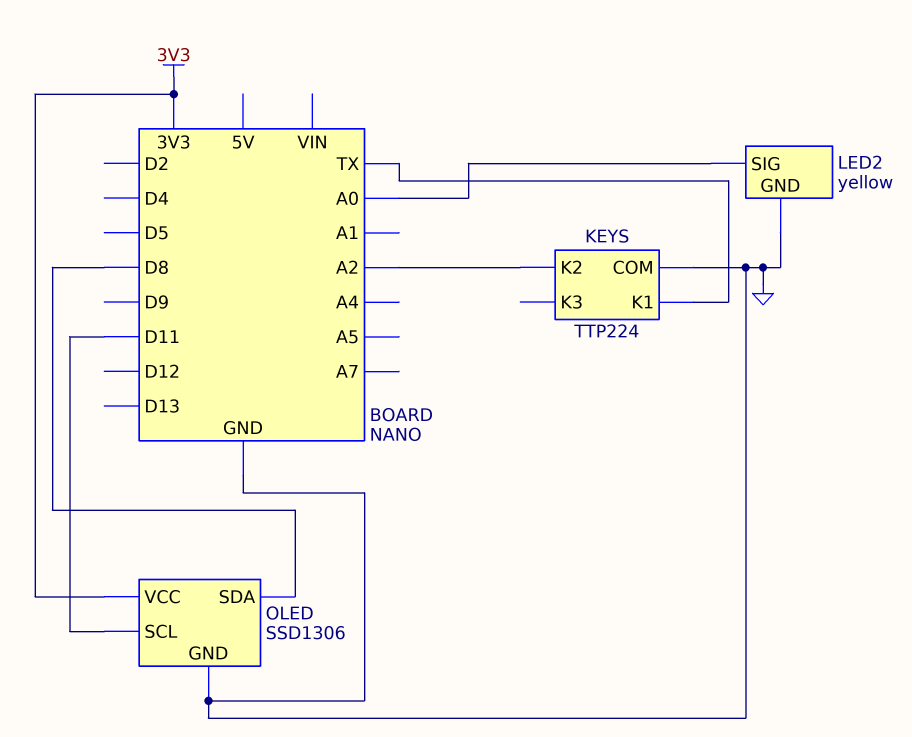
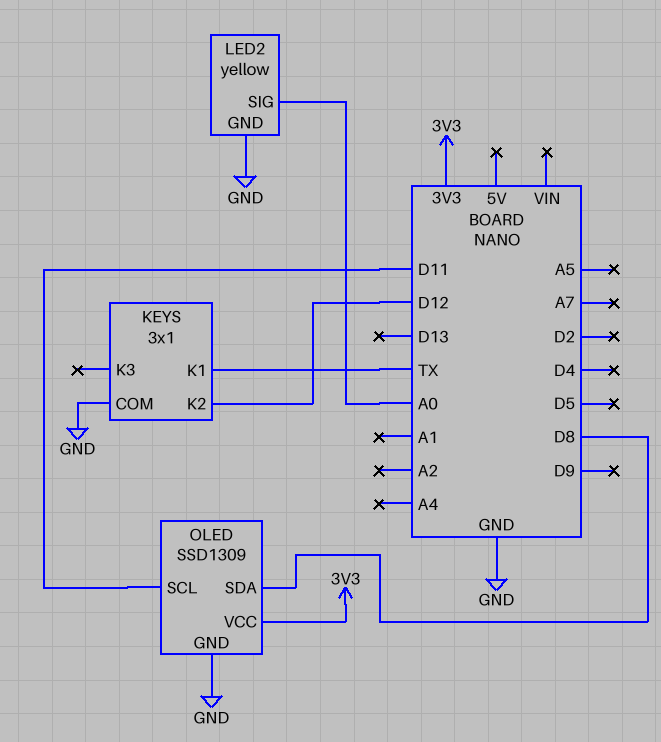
KEYS: TTP224 -> 3x1
KEYS pin K2: A2 -> D12
OLED: SSD1306 -> SSD1309

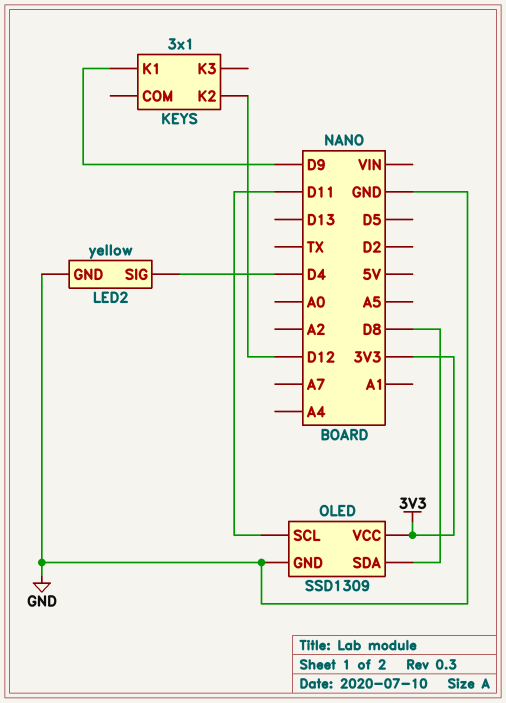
KEYS pin COM: GND -> none
KEYS pin K1: TX -> D9
LED2 pin SIG: A0 -> D4

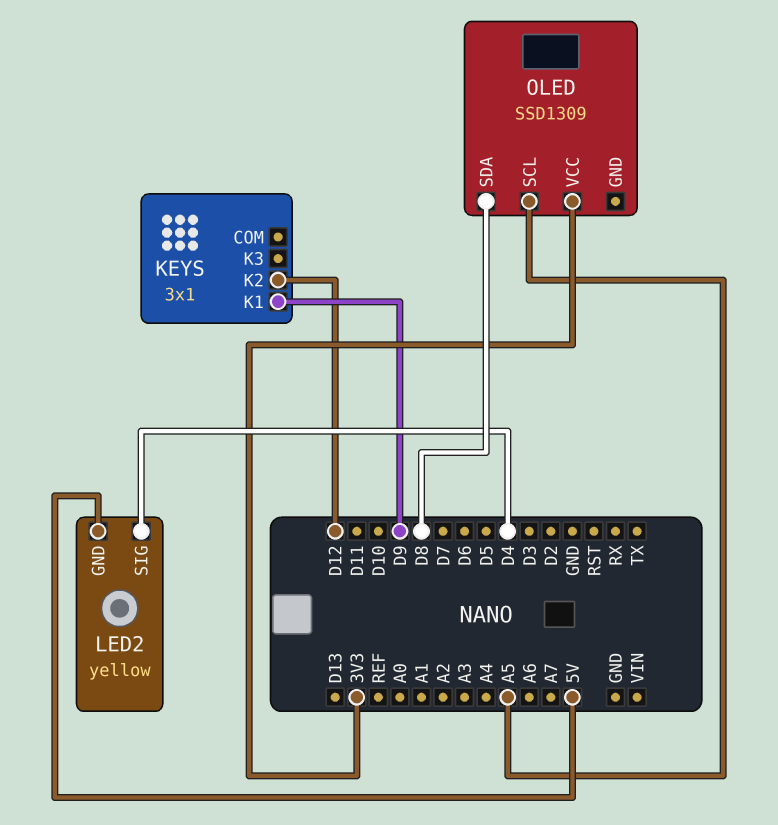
LED2 pin GND: GND -> 5V
OLED pin GND: GND -> none
OLED pin SCL: D11 -> A5

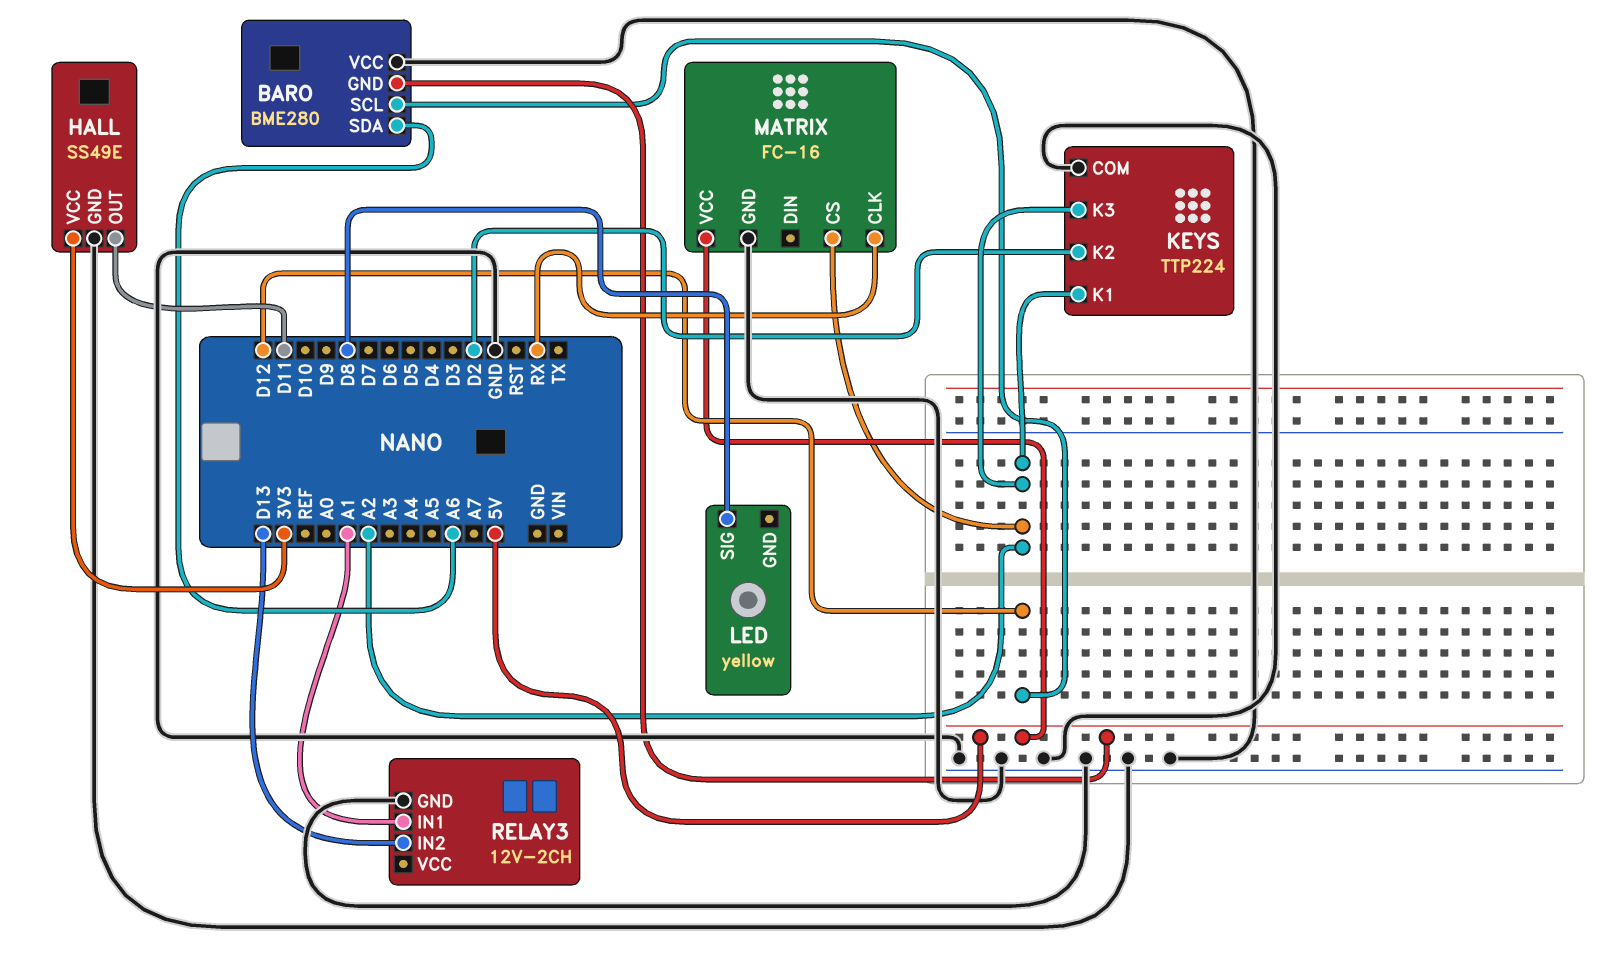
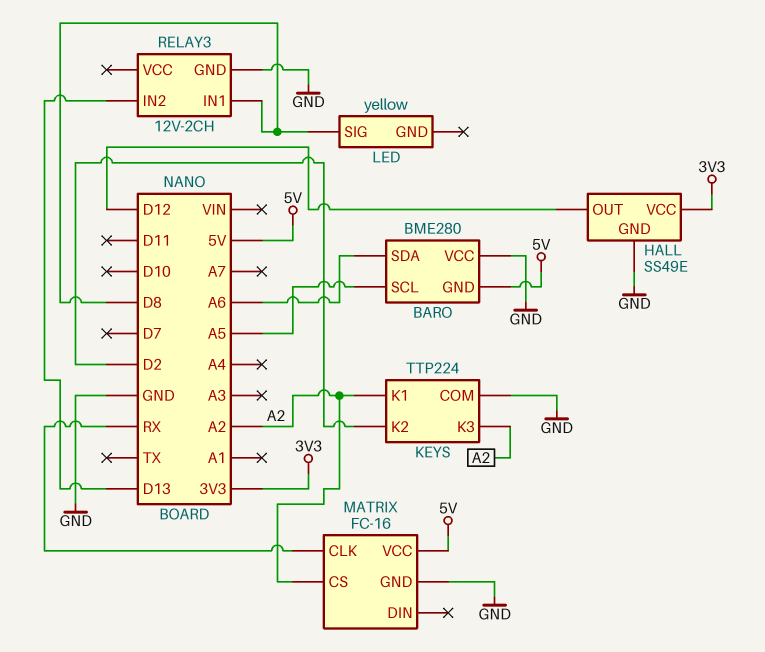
BARO pin SCL: D12 -> A5
HALL pin OUT: D11 -> D12
RELAY3 pin IN1: A1 -> D8

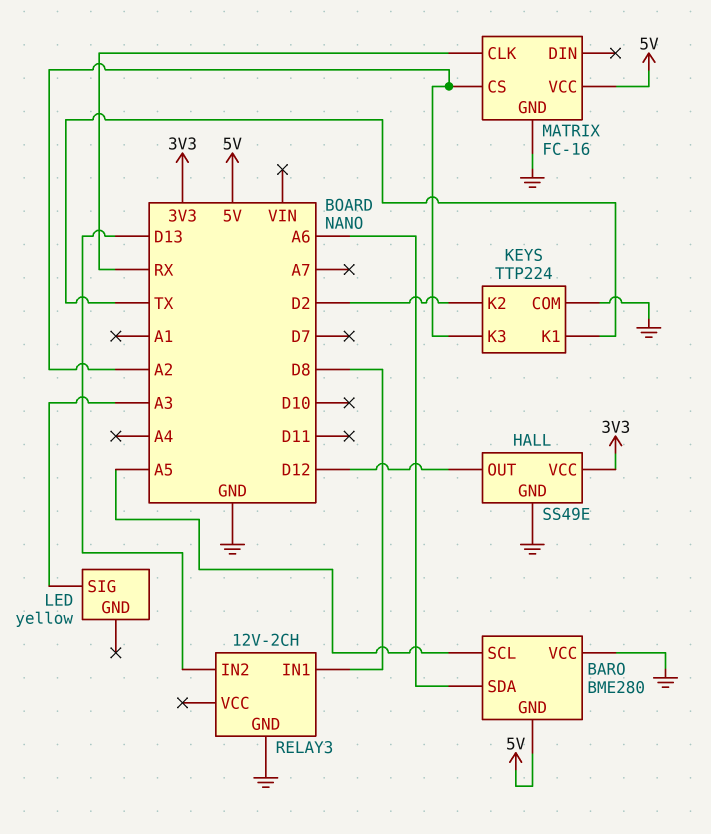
KEYS pin K1: A2 -> TX
LED pin SIG: D8 -> A3

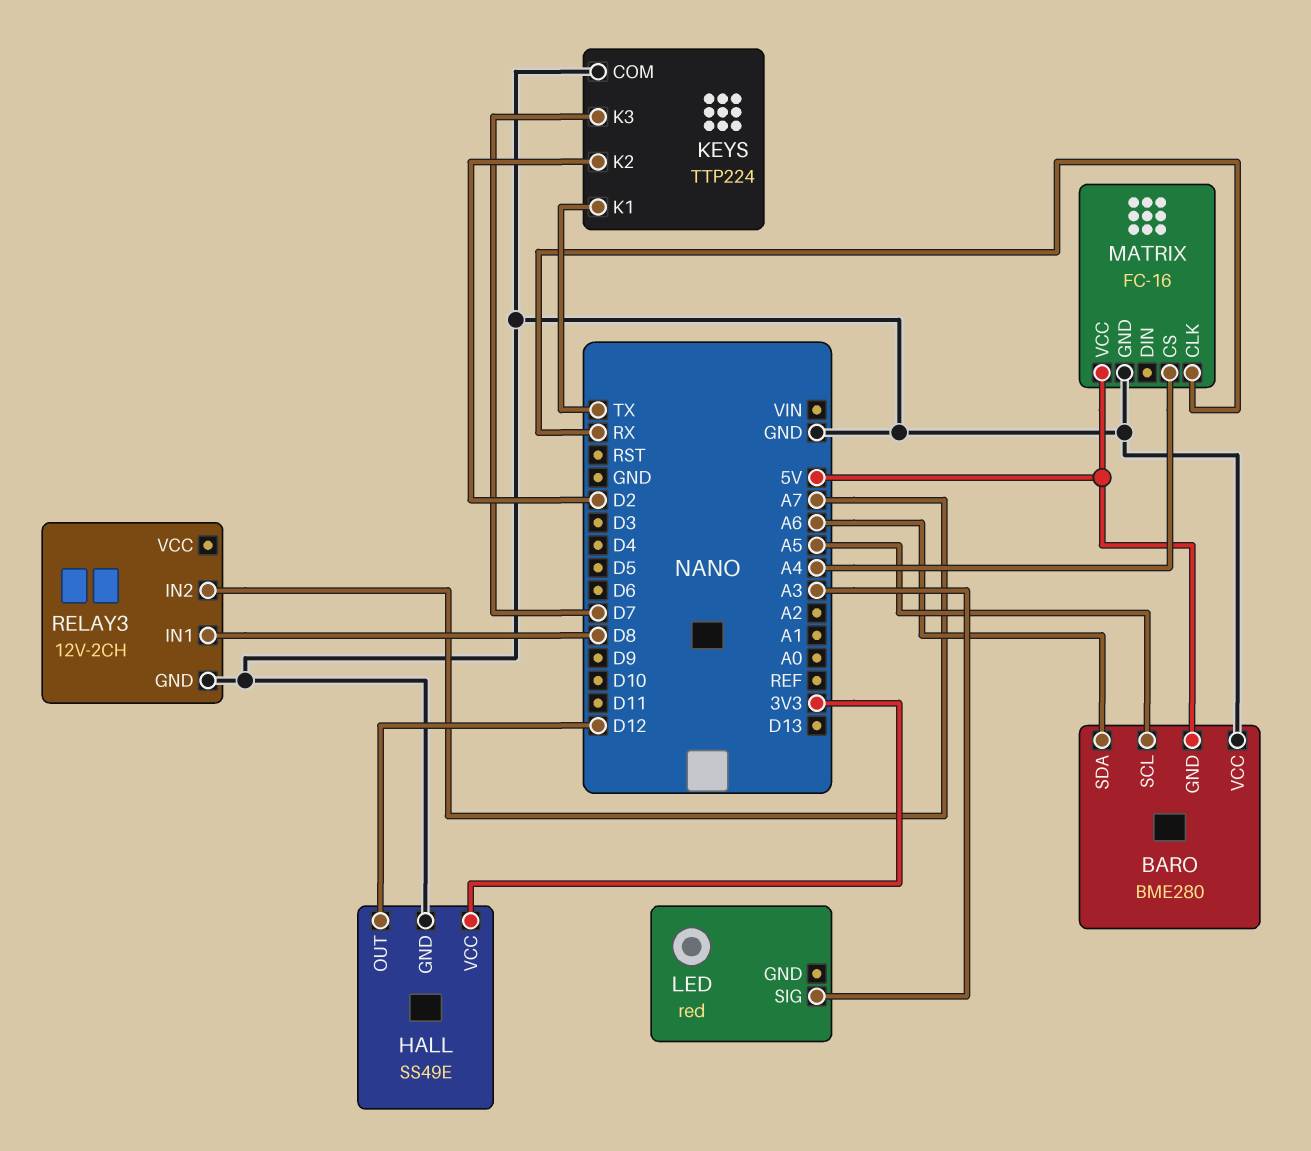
KEYS pin K3: A2 -> D7
LED: yellow -> red
MATRIX pin CS: A2 -> A4
RELAY3 pin IN2: D13 -> A7

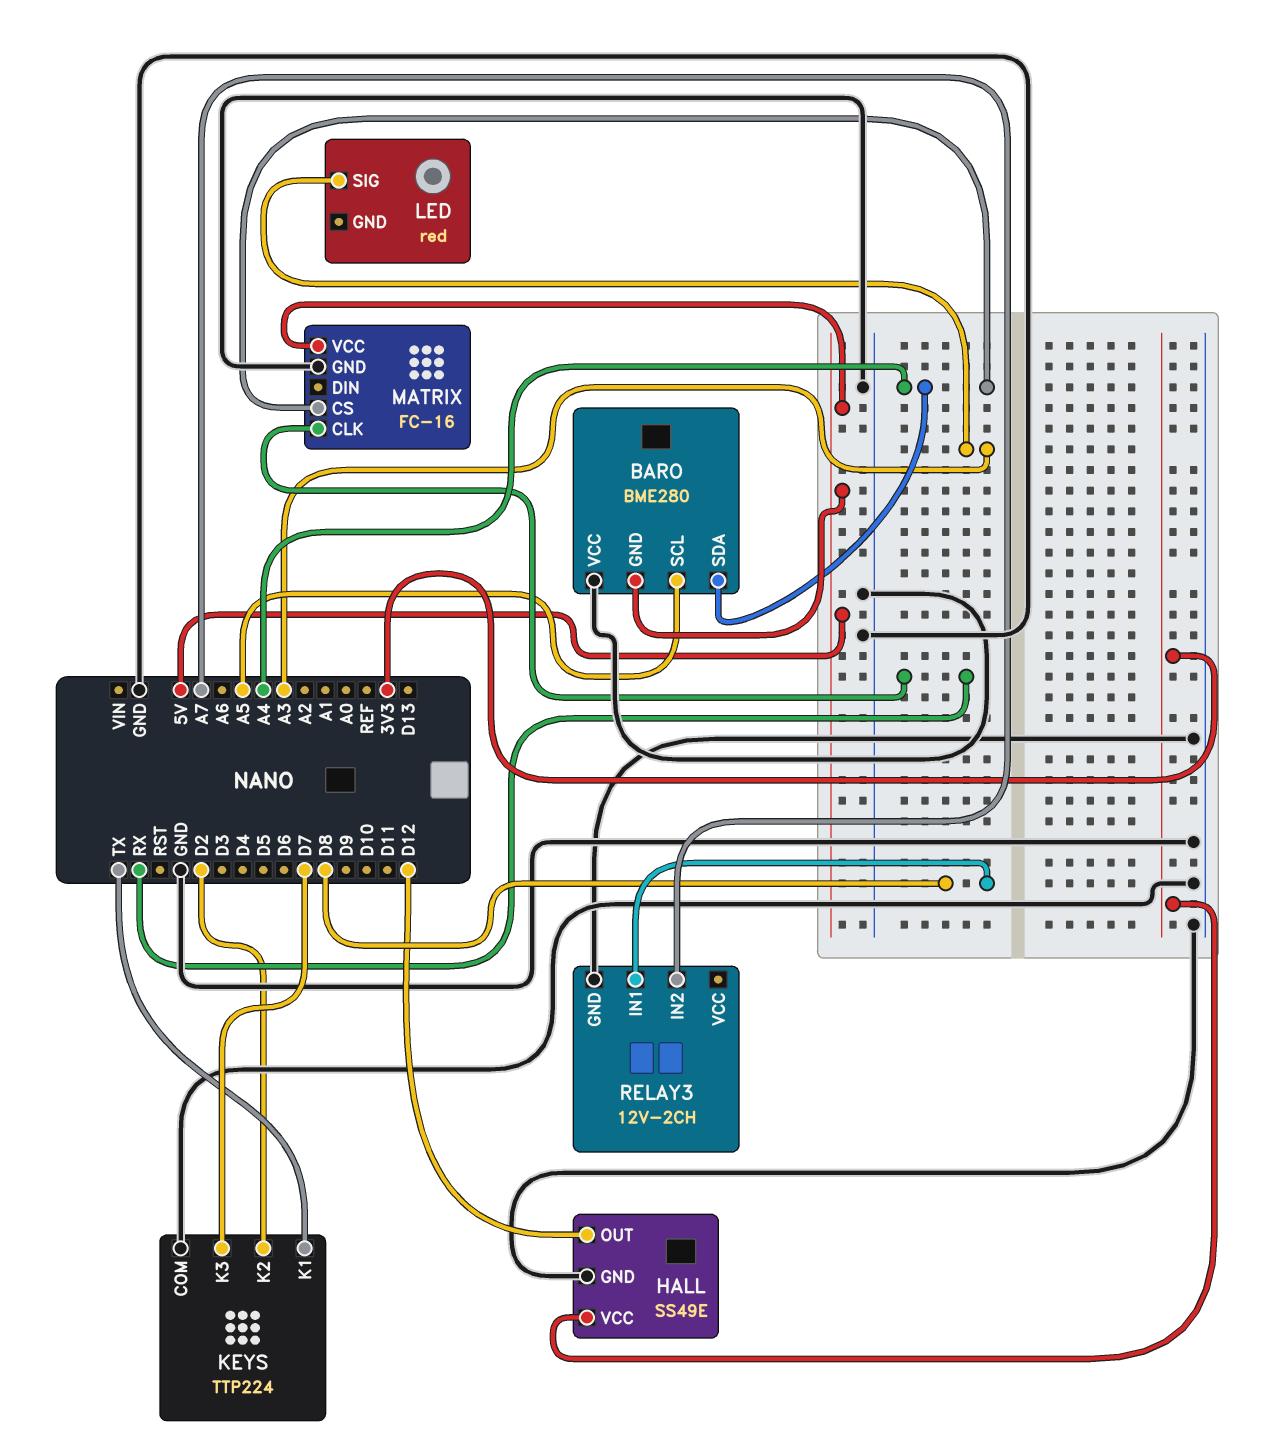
BARO pin SDA: A6 -> A4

==================================================

• [Task to complete]: Could you set down every record above exactly as written, leaving out the pictures?

• [Solution below]:
KEYS: TTP224 -> 3x1
KEYS pin K2: A2 -> D12
OLED: SSD1306 -> SSD1309

KEYS pin COM: GND -> none
KEYS pin K1: TX -> D9
LED2 pin SIG: A0 -> D4

LED2 pin GND: GND -> 5V
OLED pin GND: GND -> none
OLED pin SCL: D11 -> A5

BARO pin SCL: D12 -> A5
HALL pin OUT: D11 -> D12
RELAY3 pin IN1: A1 -> D8

KEYS pin K1: A2 -> TX
LED pin SIG: D8 -> A3

KEYS pin K3: A2 -> D7
LED: yellow -> red
MATRIX pin CS: A2 -> A4
RELAY3 pin IN2: D13 -> A7

BARO pin SDA: A6 -> A4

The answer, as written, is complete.